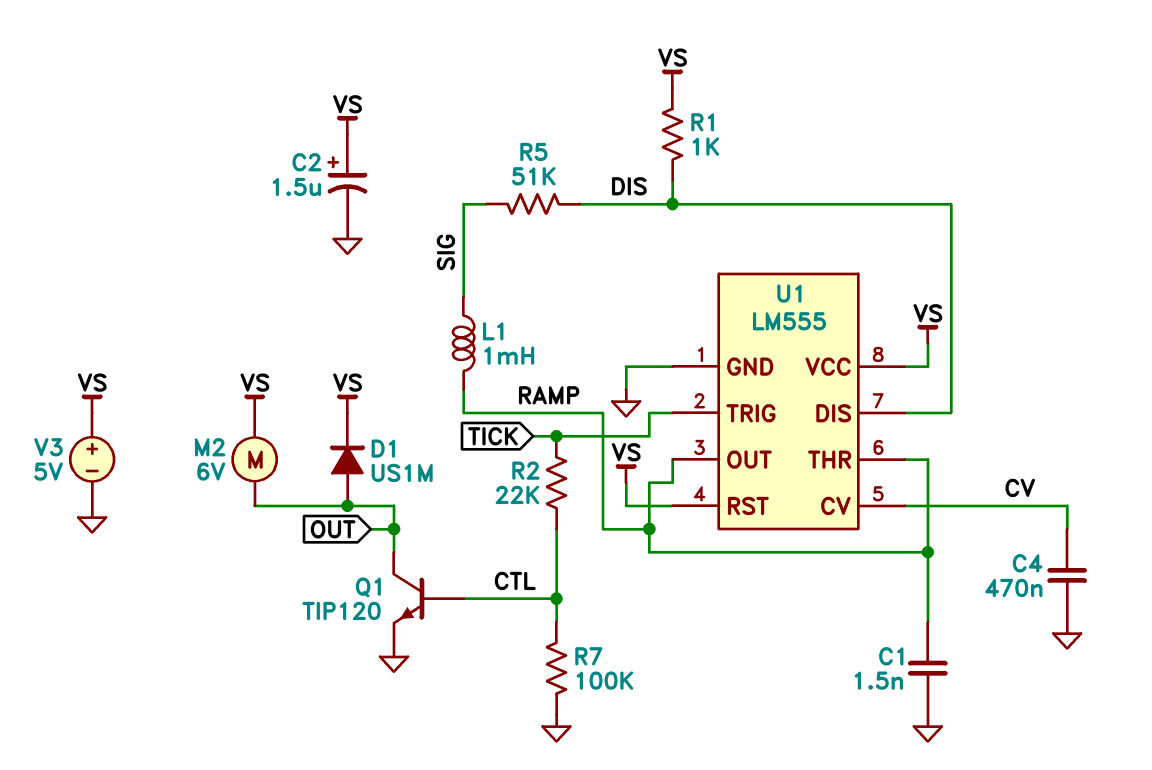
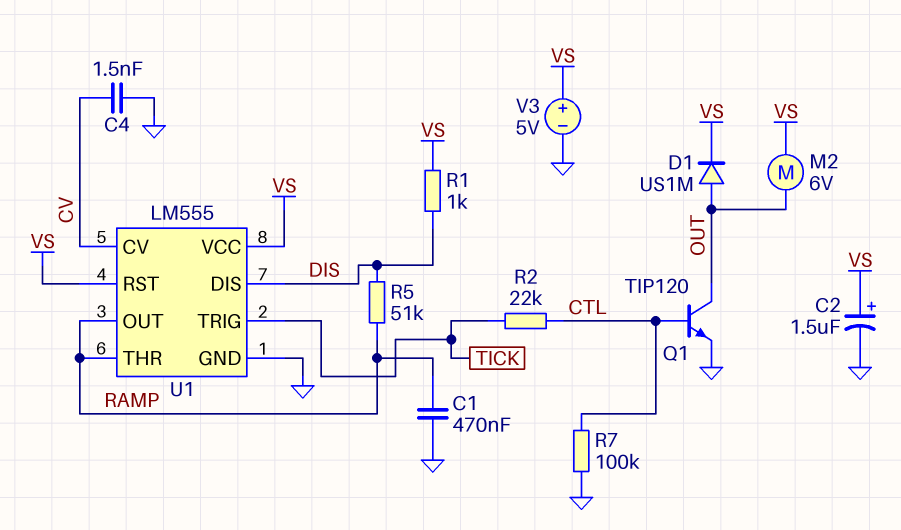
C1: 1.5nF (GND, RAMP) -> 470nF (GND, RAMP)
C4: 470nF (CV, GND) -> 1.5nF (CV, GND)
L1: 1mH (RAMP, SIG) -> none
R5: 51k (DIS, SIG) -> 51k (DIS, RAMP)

...

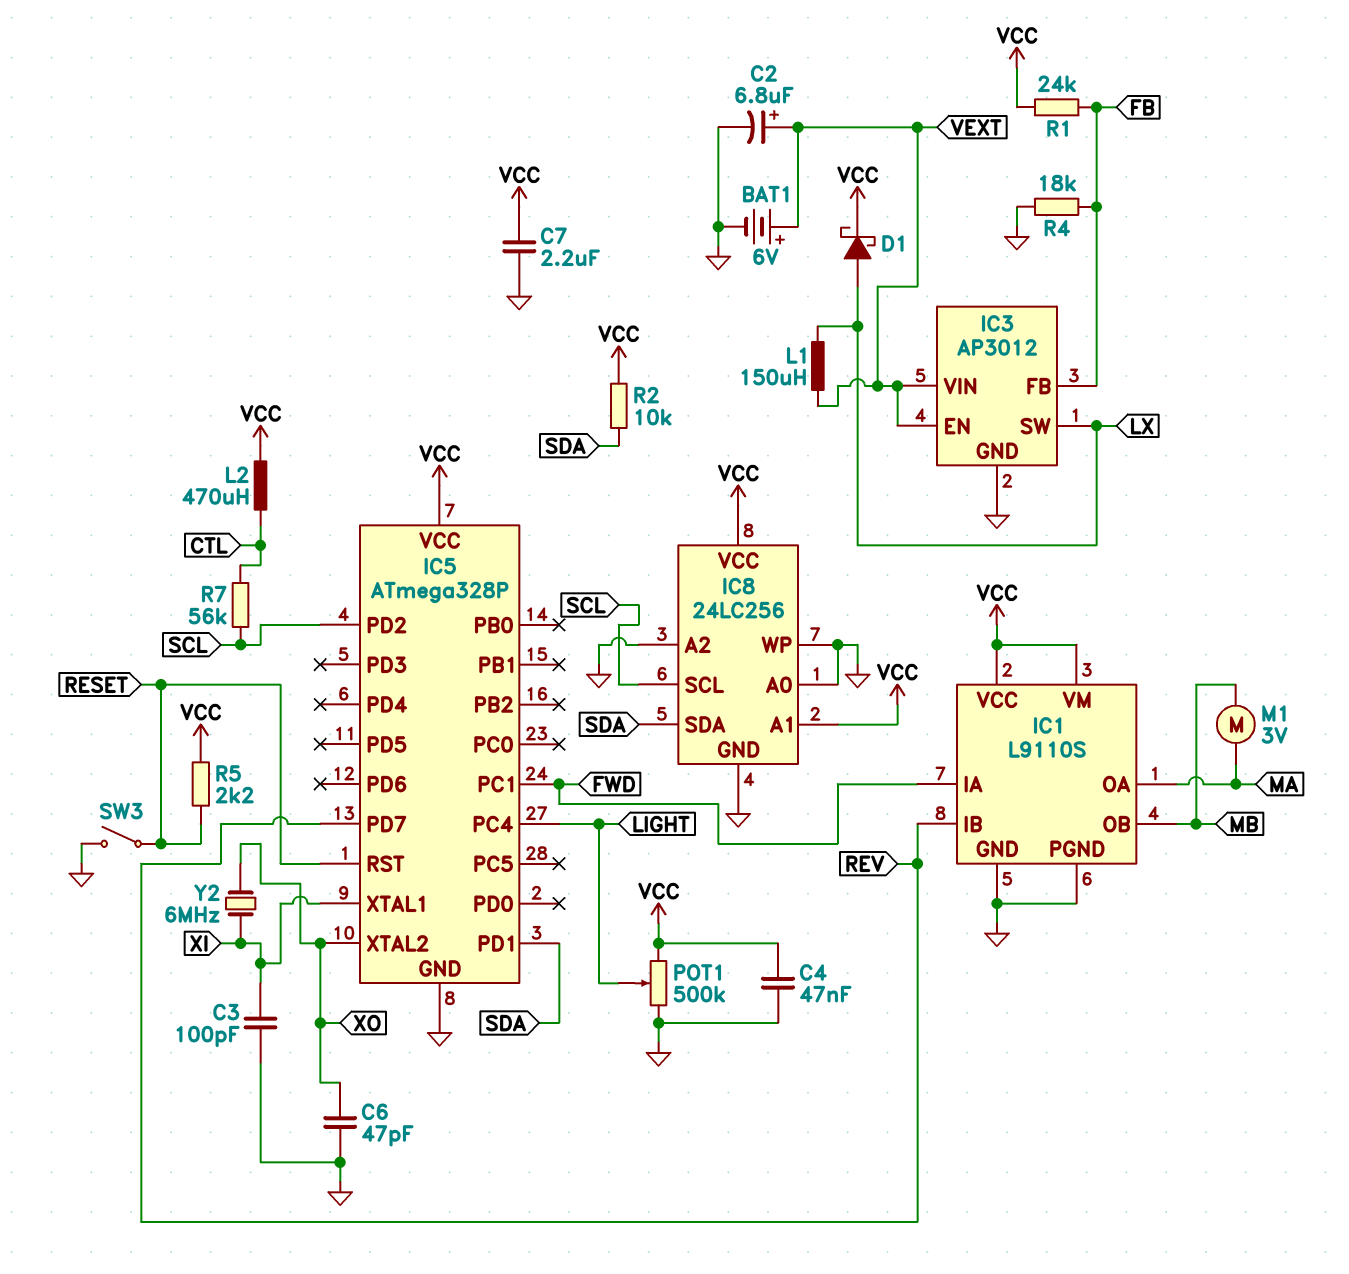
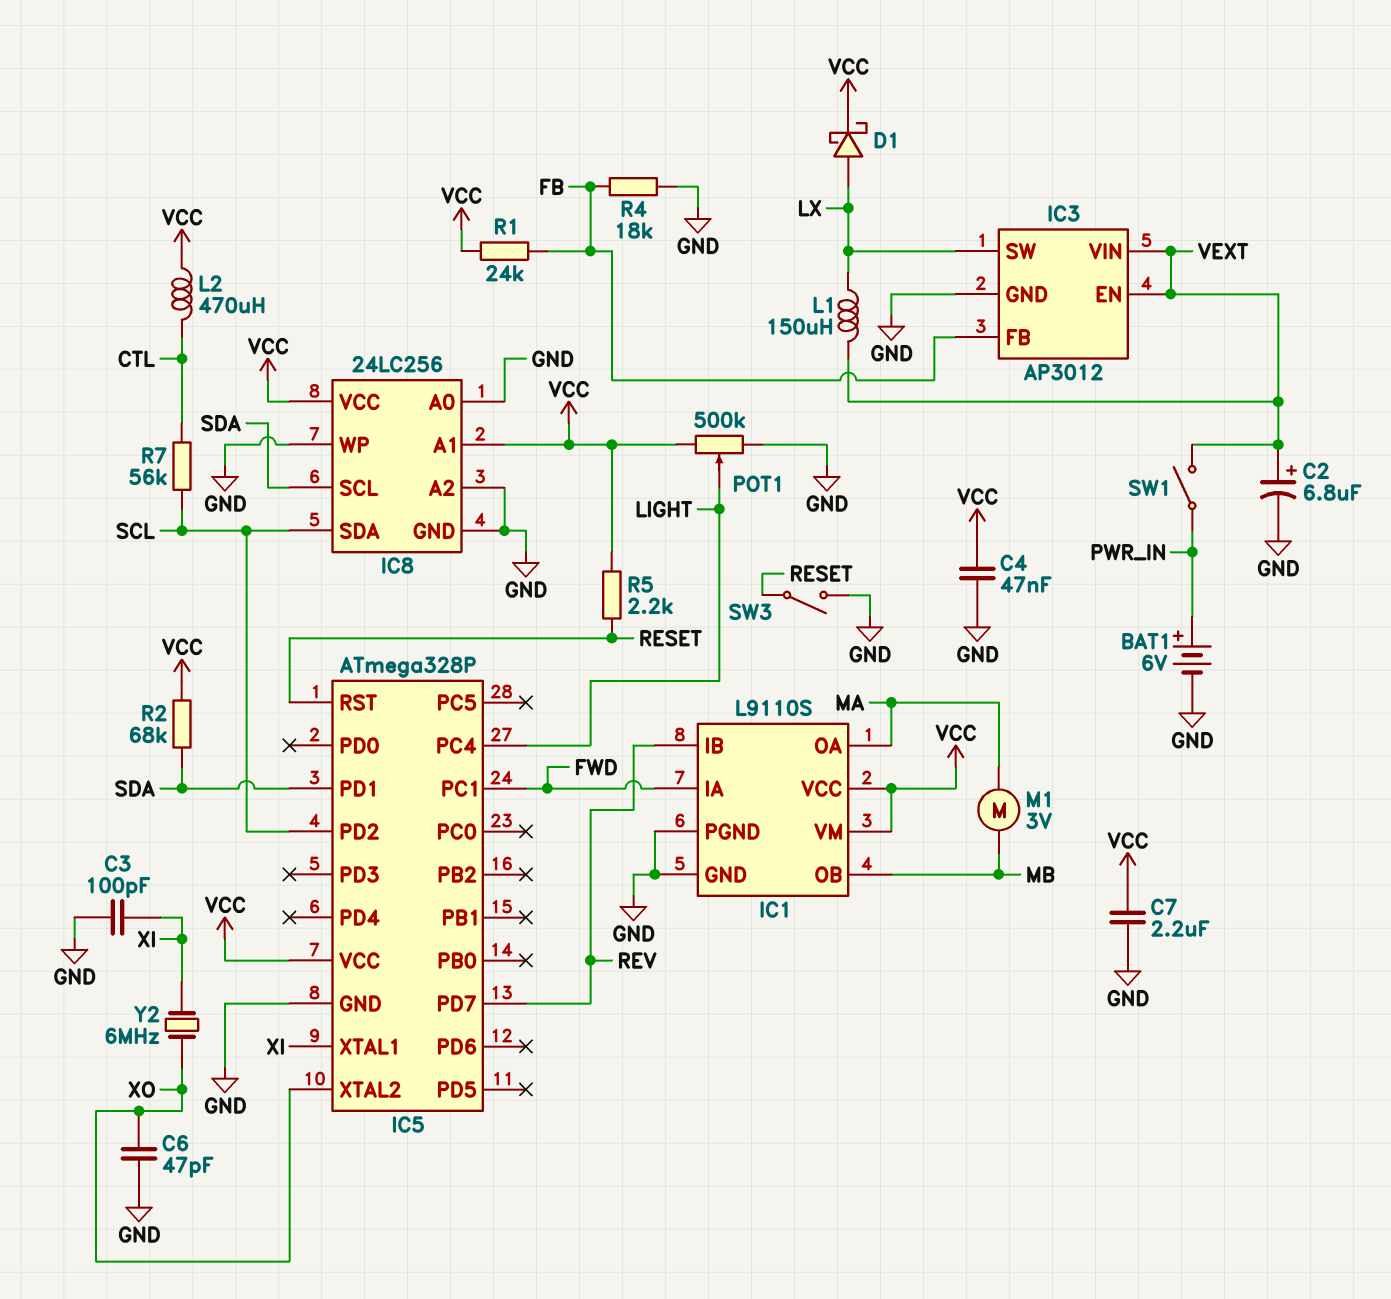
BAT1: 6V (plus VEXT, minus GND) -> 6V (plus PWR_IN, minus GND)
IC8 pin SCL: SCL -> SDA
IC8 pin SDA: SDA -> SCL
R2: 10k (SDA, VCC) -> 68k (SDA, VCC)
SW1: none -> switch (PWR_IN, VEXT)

# Work to be completed:
Your answer should be the lines above, from the line containing "C1: 1.5nF (GND, RAMP) -> 470nF (GND, RAMP)" up to and including the line containing "R5: 51k (DIS, SIG) -> 51k (DIS, RAMP)", reproduced exactly and with nothing else.

# Response:
C1: 1.5nF (GND, RAMP) -> 470nF (GND, RAMP)
C4: 470nF (CV, GND) -> 1.5nF (CV, GND)
L1: 1mH (RAMP, SIG) -> none
R5: 51k (DIS, SIG) -> 51k (DIS, RAMP)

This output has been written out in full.